WHAT IS BEING ASKED:
Consider the listing below. Extract exactly the lines from the line containing "meeting.log: [583,219,735,368] ->" to the line containing "dashboard_418.csv: [631,373,832,504] ->", both included.

RECORDS TO USE:
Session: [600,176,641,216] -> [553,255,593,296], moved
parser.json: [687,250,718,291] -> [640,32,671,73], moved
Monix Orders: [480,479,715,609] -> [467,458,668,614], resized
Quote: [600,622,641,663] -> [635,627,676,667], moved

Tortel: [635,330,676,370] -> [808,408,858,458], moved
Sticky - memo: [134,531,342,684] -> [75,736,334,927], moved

---

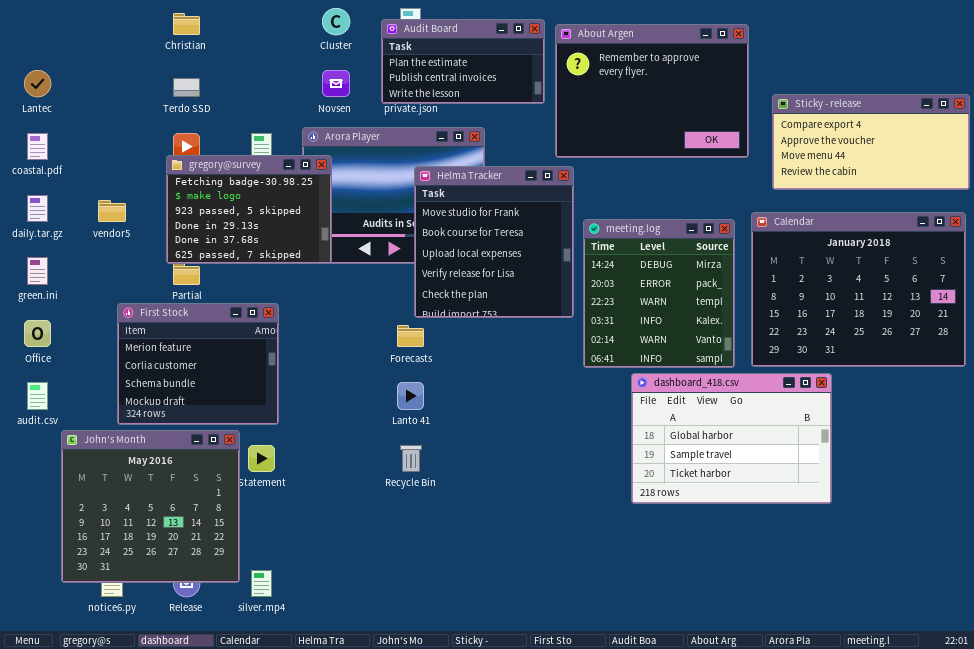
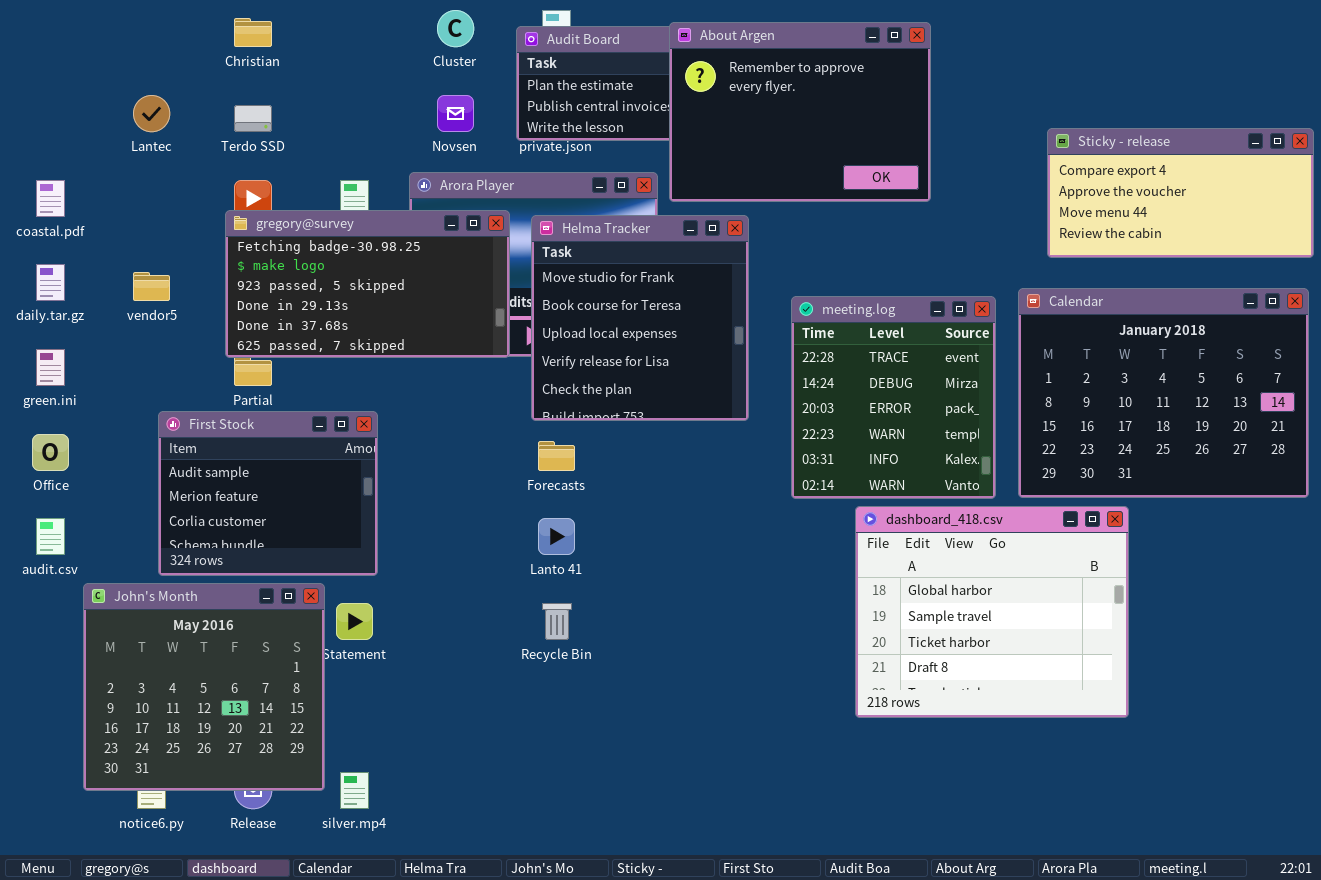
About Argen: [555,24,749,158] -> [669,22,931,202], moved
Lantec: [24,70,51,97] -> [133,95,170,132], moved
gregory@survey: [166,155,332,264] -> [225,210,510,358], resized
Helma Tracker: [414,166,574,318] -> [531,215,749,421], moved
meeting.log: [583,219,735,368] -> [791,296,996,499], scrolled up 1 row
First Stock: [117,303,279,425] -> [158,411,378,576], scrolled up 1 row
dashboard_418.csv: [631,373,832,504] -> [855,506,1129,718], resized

ANSWER:
meeting.log: [583,219,735,368] -> [791,296,996,499], scrolled up 1 row
First Stock: [117,303,279,425] -> [158,411,378,576], scrolled up 1 row
dashboard_418.csv: [631,373,832,504] -> [855,506,1129,718], resized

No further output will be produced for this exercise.